▸ Goal of the exercise
Write out each line of the entries below that holds the word "none".

[Records from a data source]
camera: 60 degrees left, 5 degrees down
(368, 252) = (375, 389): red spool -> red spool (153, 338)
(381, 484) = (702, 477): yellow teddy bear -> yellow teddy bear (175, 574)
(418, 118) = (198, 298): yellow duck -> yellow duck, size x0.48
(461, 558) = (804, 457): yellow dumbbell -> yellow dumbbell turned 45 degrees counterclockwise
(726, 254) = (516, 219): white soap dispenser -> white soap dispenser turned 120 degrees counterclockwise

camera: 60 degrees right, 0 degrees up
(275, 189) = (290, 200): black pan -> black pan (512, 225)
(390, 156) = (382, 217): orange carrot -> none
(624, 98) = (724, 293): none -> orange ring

---

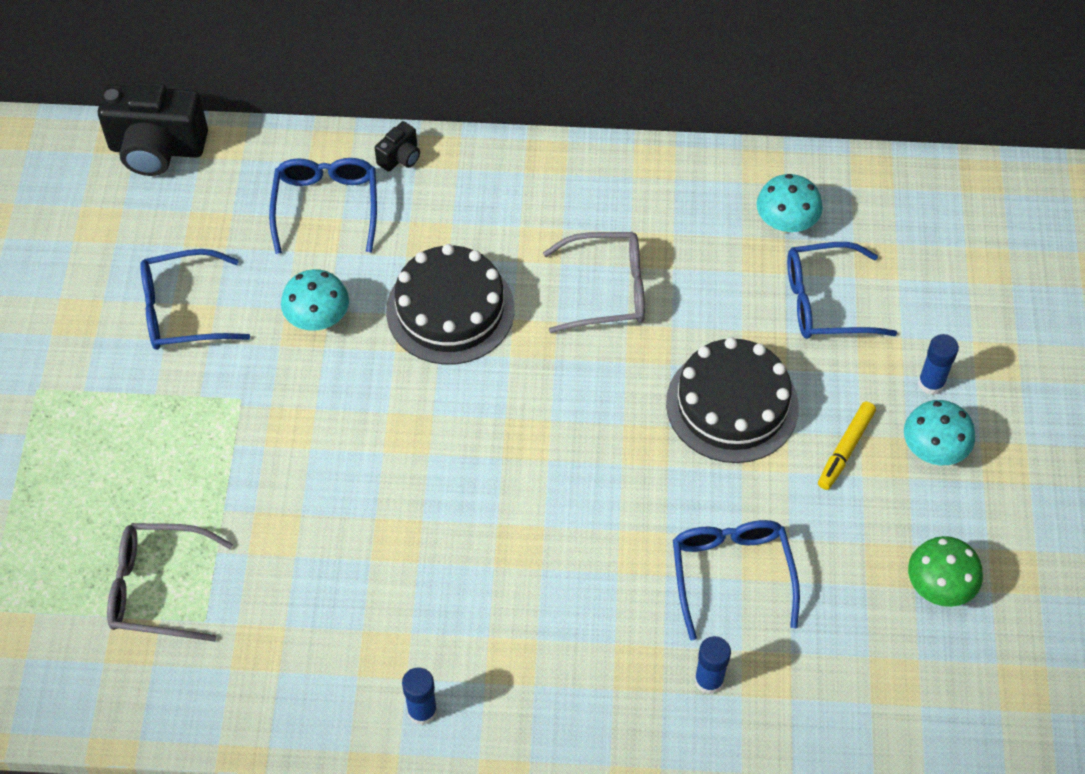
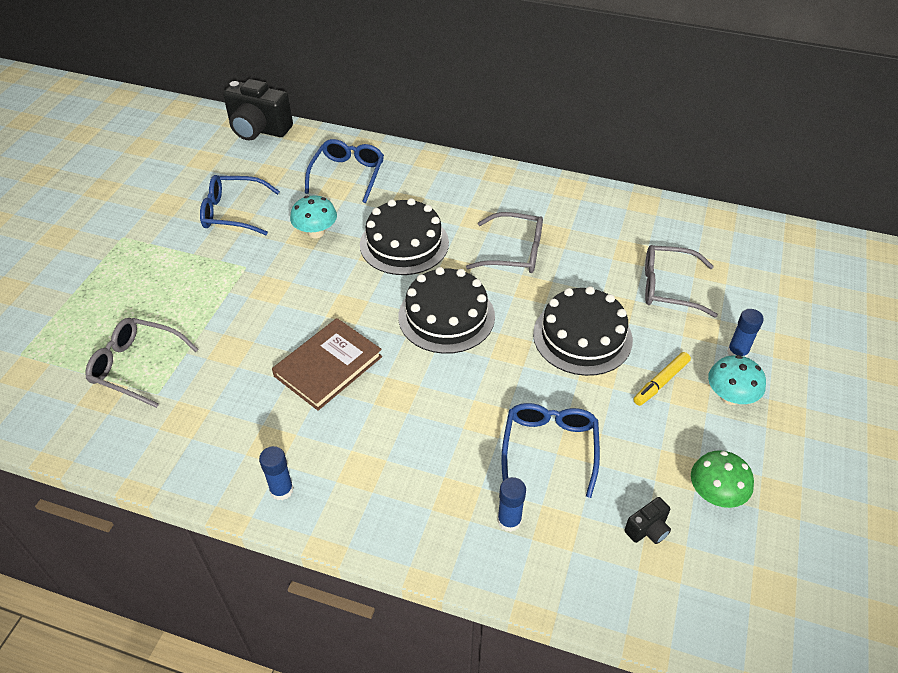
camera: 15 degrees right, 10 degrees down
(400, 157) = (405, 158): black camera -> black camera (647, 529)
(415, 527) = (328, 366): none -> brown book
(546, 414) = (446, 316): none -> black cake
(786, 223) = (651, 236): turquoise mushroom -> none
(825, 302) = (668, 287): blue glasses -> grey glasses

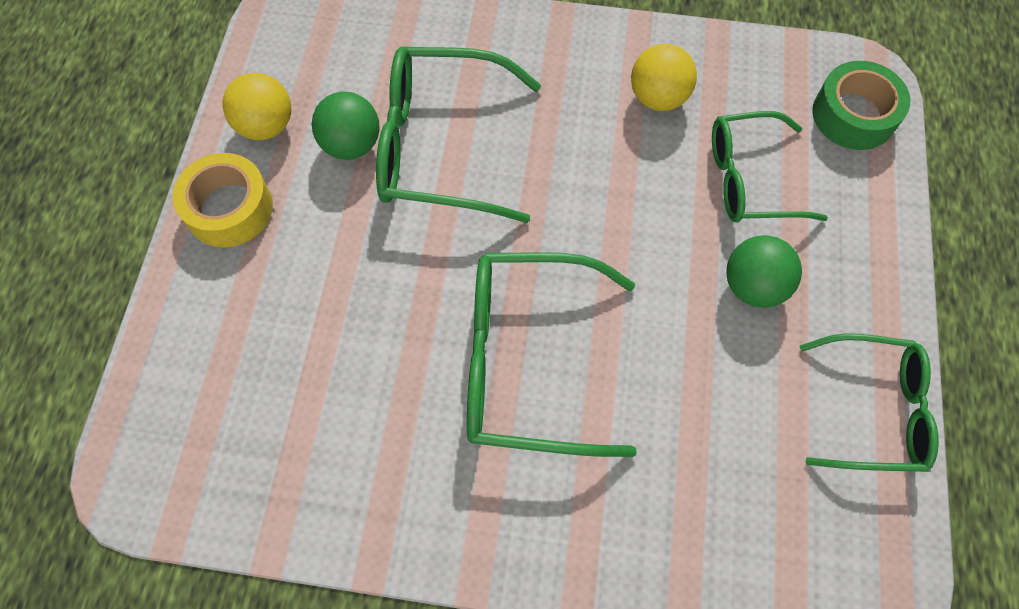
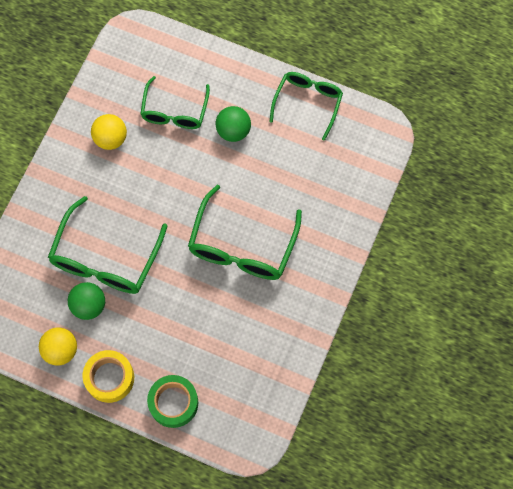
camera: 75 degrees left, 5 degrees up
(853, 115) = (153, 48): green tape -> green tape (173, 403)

▸ Solution to this exercise
(390, 156) = (382, 217): orange carrot -> none
(624, 98) = (724, 293): none -> orange ring
(415, 527) = (328, 366): none -> brown book
(546, 414) = (446, 316): none -> black cake
(786, 223) = (651, 236): turquoise mushroom -> none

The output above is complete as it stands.